==== Records shown

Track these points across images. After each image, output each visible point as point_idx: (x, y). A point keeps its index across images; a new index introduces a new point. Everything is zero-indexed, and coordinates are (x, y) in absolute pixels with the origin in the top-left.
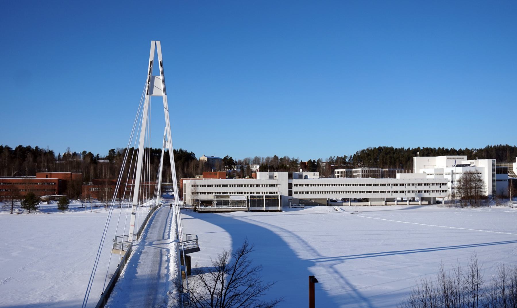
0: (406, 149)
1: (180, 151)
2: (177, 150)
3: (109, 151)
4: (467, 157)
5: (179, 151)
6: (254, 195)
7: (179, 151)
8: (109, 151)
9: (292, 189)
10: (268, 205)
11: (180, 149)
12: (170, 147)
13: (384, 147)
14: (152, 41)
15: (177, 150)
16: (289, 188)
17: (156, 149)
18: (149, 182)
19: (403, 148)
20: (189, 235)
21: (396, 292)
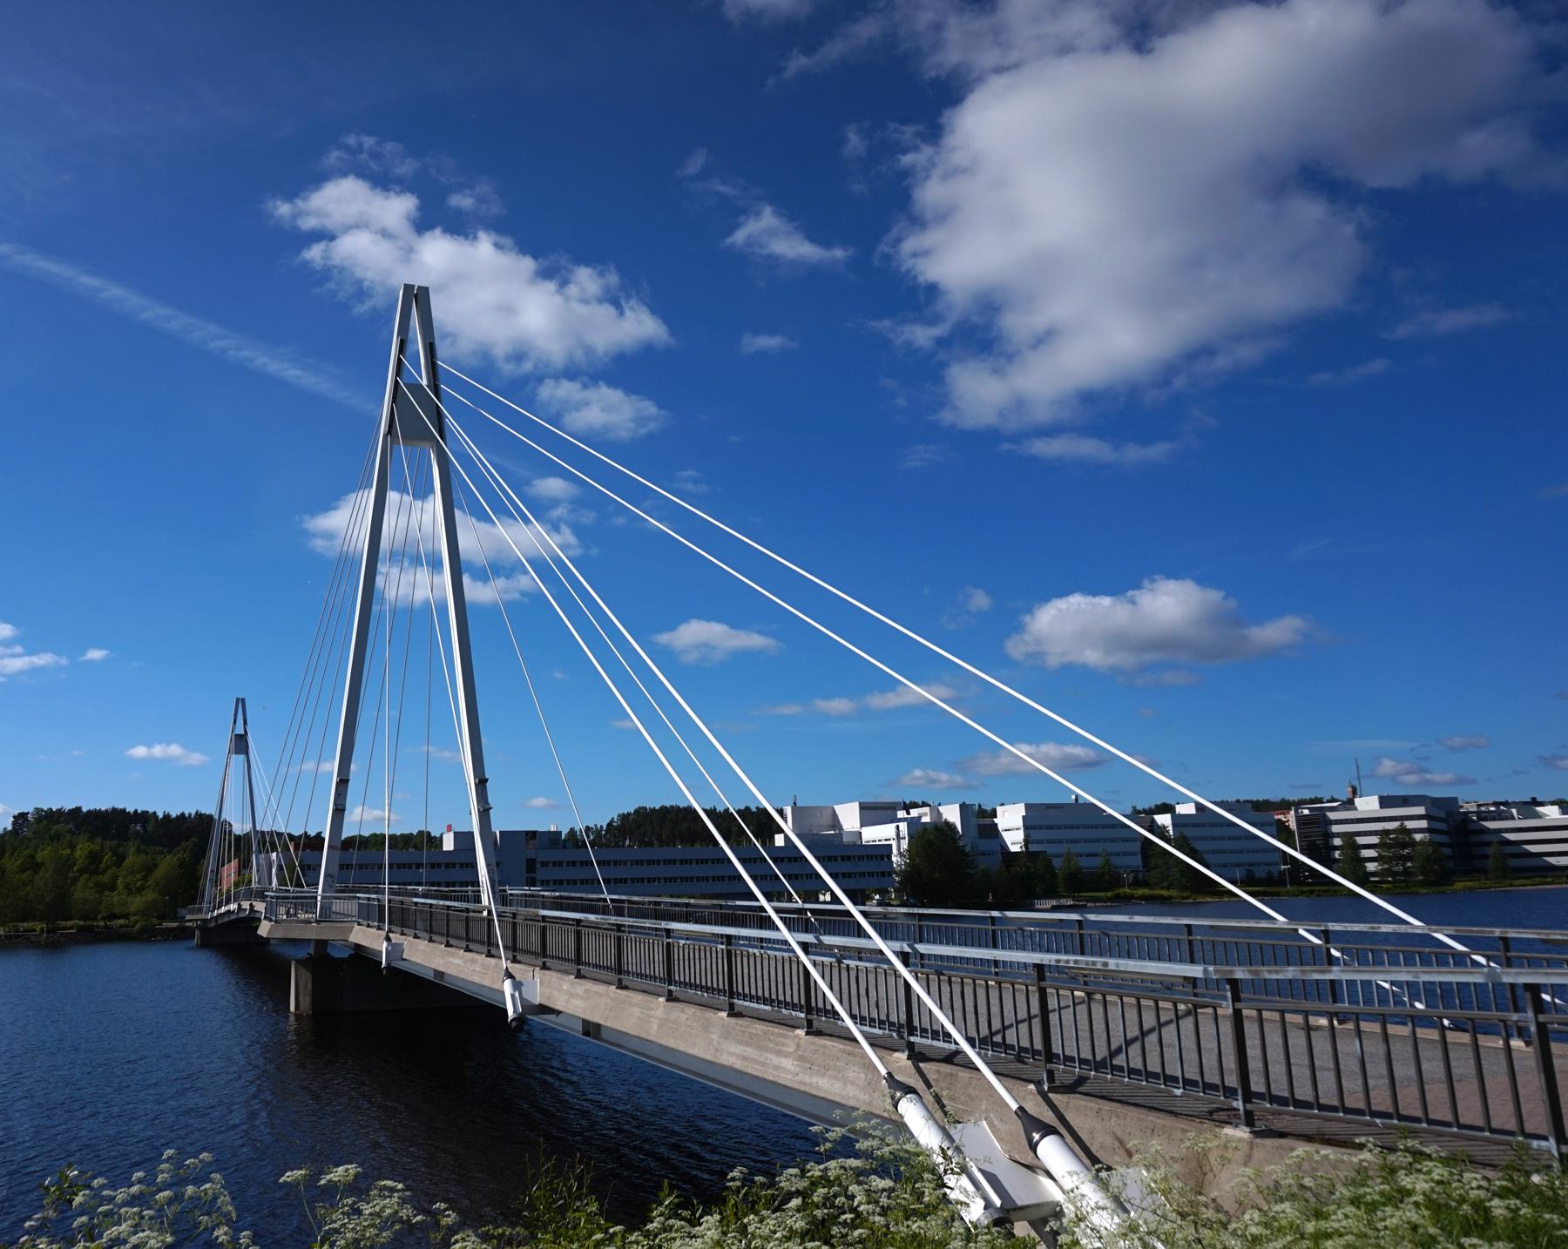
0: (720, 812)
1: (195, 817)
2: (190, 815)
3: (14, 817)
4: (782, 847)
5: (192, 816)
6: (1098, 980)
7: (192, 816)
8: (14, 817)
9: (535, 872)
10: (623, 908)
11: (197, 812)
12: (265, 830)
13: (672, 807)
14: (452, 848)
15: (190, 815)
16: (528, 871)
17: (136, 811)
18: (626, 905)
19: (715, 809)
20: (1087, 827)
21: (1337, 1137)
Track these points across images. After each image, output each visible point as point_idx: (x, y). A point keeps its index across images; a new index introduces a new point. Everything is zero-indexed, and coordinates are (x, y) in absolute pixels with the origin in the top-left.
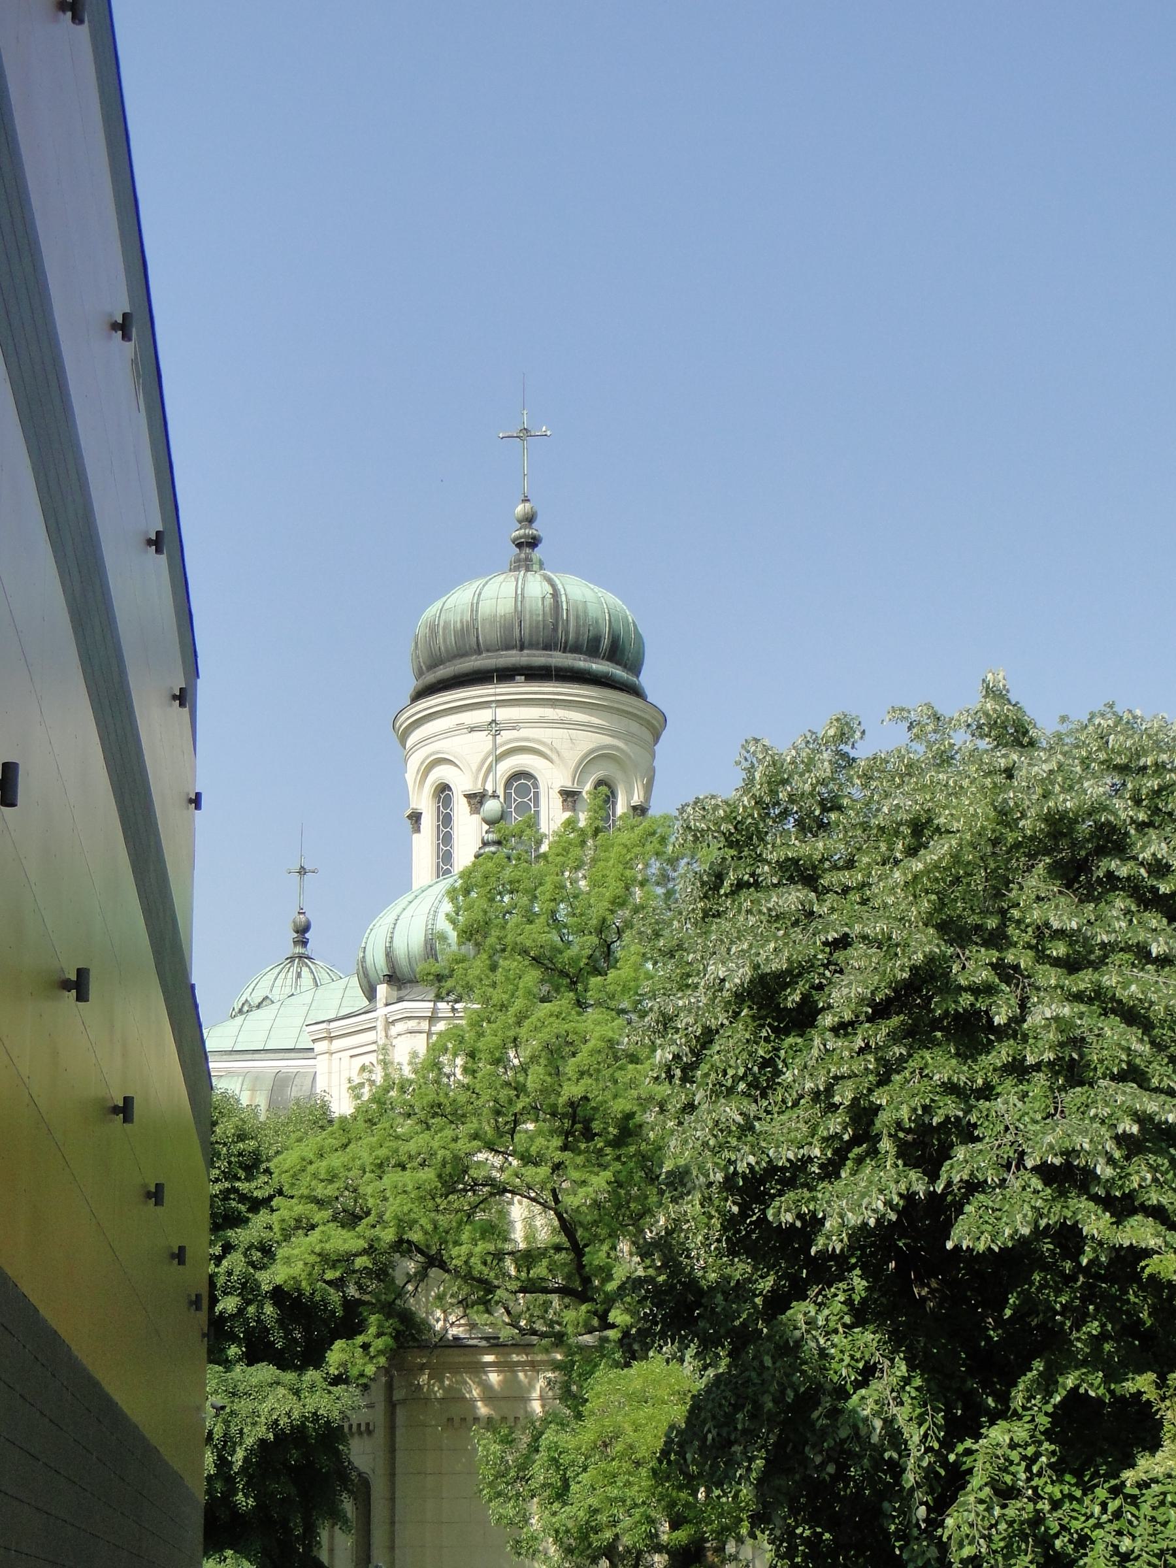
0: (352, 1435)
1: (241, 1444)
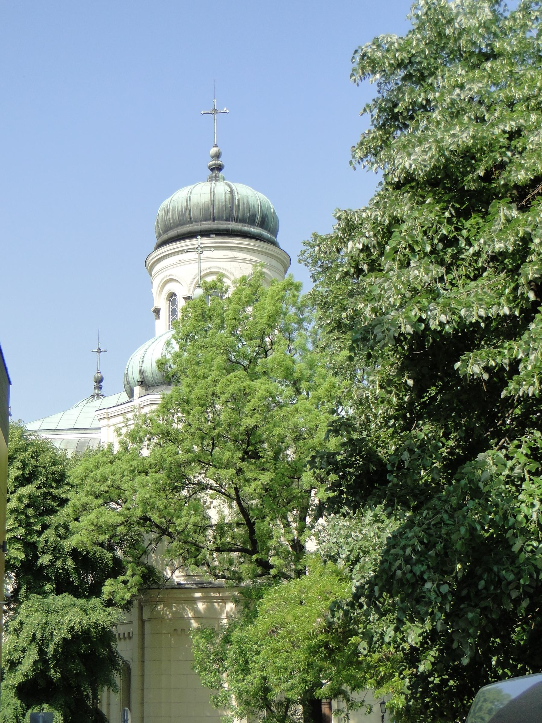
0: (120, 639)
1: (52, 641)
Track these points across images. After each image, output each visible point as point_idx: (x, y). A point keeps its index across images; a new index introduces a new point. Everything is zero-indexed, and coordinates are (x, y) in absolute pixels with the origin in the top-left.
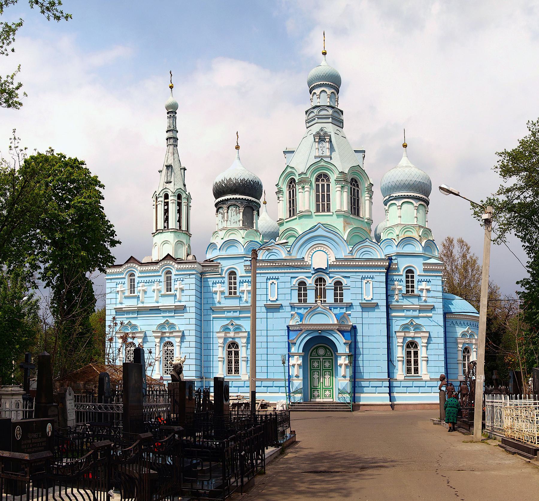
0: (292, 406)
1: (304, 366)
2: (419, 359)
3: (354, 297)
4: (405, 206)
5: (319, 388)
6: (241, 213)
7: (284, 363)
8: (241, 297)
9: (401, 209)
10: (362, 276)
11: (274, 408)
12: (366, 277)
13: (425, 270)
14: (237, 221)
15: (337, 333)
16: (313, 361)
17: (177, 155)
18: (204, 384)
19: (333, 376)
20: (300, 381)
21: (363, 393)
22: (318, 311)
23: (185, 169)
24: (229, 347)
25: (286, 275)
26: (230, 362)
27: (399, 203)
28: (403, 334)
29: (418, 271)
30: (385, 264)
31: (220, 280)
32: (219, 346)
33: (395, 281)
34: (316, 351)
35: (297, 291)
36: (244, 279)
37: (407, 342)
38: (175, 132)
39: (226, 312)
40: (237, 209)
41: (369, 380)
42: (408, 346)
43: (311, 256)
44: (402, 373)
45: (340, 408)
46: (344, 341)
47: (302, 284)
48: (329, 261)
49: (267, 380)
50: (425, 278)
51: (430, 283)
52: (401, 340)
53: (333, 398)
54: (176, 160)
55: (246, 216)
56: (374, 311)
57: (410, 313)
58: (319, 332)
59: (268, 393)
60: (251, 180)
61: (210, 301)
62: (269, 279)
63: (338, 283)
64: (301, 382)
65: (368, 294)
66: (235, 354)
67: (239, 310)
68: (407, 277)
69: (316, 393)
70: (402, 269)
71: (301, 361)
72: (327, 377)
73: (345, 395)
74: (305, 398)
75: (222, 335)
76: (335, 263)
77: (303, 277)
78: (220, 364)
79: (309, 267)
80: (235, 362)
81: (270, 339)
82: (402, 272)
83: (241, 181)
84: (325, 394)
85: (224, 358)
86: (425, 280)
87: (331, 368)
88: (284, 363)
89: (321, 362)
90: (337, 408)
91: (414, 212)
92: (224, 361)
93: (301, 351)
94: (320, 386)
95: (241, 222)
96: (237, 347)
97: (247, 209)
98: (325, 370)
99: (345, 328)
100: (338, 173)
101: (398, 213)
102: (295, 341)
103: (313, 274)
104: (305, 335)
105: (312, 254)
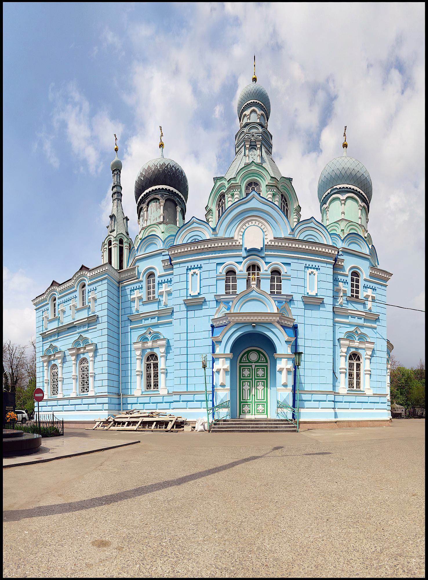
0: (215, 424)
1: (232, 371)
2: (362, 372)
3: (295, 289)
4: (349, 202)
5: (250, 402)
6: (162, 207)
7: (204, 367)
8: (160, 301)
9: (344, 204)
10: (306, 264)
11: (193, 427)
12: (311, 266)
13: (371, 275)
14: (158, 217)
15: (277, 328)
16: (243, 369)
17: (121, 207)
18: (122, 401)
19: (267, 387)
20: (227, 392)
21: (304, 408)
22: (251, 296)
23: (127, 220)
24: (148, 359)
25: (211, 261)
26: (149, 376)
27: (343, 197)
28: (347, 342)
29: (365, 274)
30: (333, 252)
31: (137, 285)
32: (137, 359)
33: (340, 281)
34: (247, 356)
35: (224, 281)
36: (163, 279)
37: (350, 352)
38: (119, 187)
39: (143, 320)
40: (158, 203)
41: (312, 392)
42: (350, 358)
43: (242, 234)
44: (345, 387)
45: (282, 427)
46: (286, 338)
47: (231, 272)
48: (265, 240)
49: (187, 393)
50: (372, 285)
51: (375, 292)
52: (345, 350)
53: (267, 414)
54: (119, 211)
55: (168, 211)
56: (319, 310)
57: (356, 321)
58: (253, 324)
59: (188, 409)
60: (173, 166)
61: (128, 311)
62: (190, 269)
63: (276, 272)
64: (228, 392)
65: (312, 289)
66: (154, 367)
67: (158, 315)
68: (352, 280)
69: (246, 408)
70: (347, 269)
71: (229, 365)
72: (260, 387)
73: (285, 410)
74: (233, 415)
75: (139, 345)
76: (273, 243)
77: (233, 262)
78: (138, 378)
79: (239, 248)
80: (154, 376)
81: (191, 343)
82: (347, 272)
83: (161, 166)
84: (258, 409)
85: (142, 372)
86: (371, 287)
87: (265, 378)
88: (204, 367)
89: (254, 370)
90: (277, 427)
91: (358, 212)
92: (142, 375)
93: (228, 351)
94: (250, 399)
95: (162, 217)
96: (156, 358)
97: (168, 203)
98: (259, 379)
99: (286, 322)
100: (270, 178)
101: (342, 208)
102: (220, 338)
103: (244, 258)
104: (233, 330)
105: (243, 230)
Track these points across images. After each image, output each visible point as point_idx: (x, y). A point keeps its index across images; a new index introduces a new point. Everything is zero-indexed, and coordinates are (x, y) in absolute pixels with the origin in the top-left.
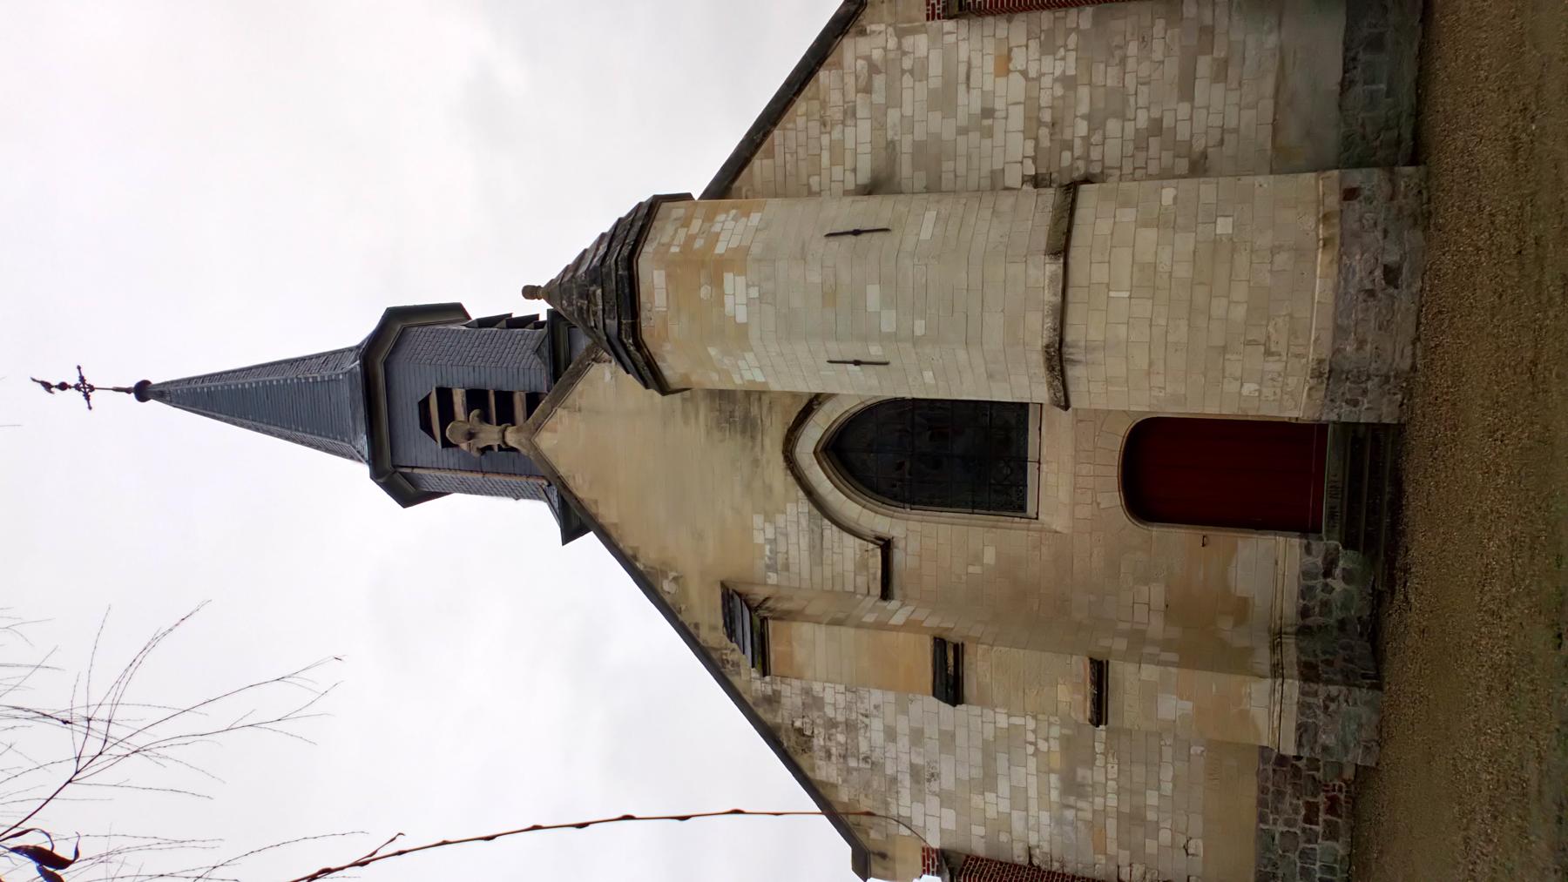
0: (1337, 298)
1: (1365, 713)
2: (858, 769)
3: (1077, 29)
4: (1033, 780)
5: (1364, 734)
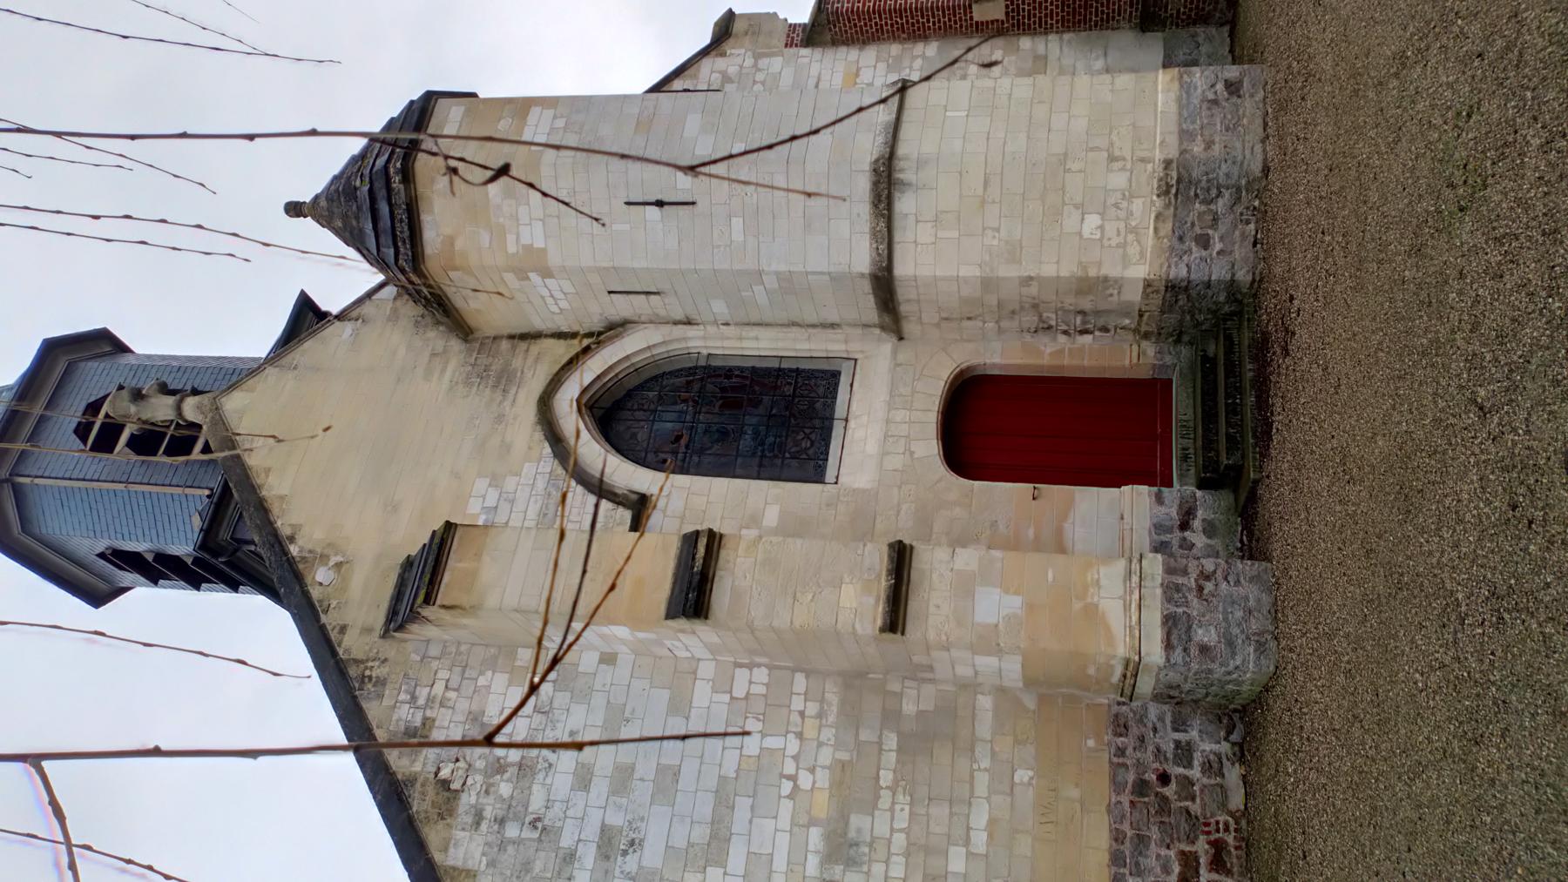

========

§ **What is being asked**
Put the lines of the listing into a JSON list of strings, one string per line. Begin at the first line and stop after the line that has "8: (109, 151)", leaving out blank lines and any picture line.

§ **Task answer**
[
  "Track these points across images. After each image, output each visible point as point_idx: (x, y). A point keeps its index across images; a new index introduces a new point. Everything is zero-indexed, and coordinates are (x, y) in absolute pixels with the origin in the top-left.",
  "0: (406, 149)",
  "1: (180, 151)",
  "2: (177, 150)",
  "3: (109, 151)",
  "4: (467, 157)",
  "5: (179, 151)",
  "6: (254, 195)",
  "7: (179, 151)",
  "8: (109, 151)"
]